*DATA SHOWN*:
++++++

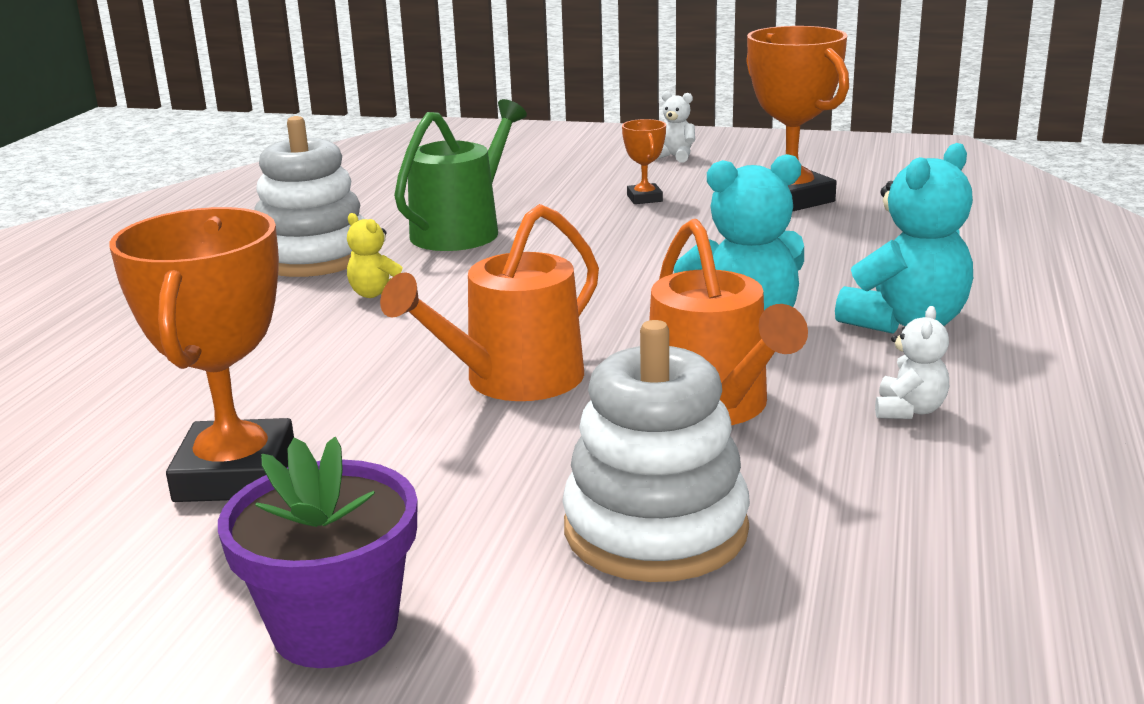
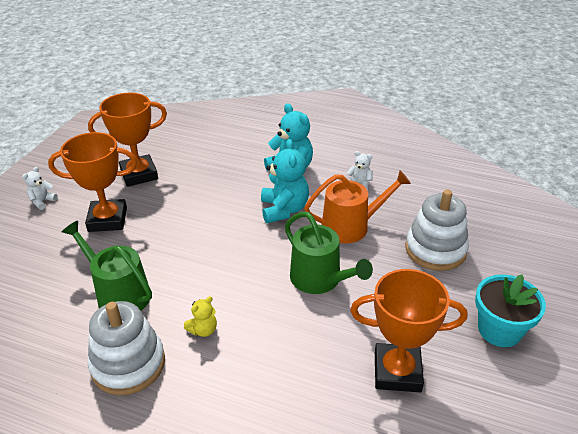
camera: 85 degrees left, 15 degrees up
purple flower pot [218,437,417,668] -> turquoise flower pot [475,274,546,347]
orange watering can [380,204,599,401] -> green watering can [285,212,373,294]
orange trophy [622,119,666,204] -> orange trophy [48,132,137,232], size x2.13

++++++

*PROBLEM DESCRIPTION*: Count the lines of the listing that contain the word "orange", and give only the number.

*COMPLETED TASK*: 2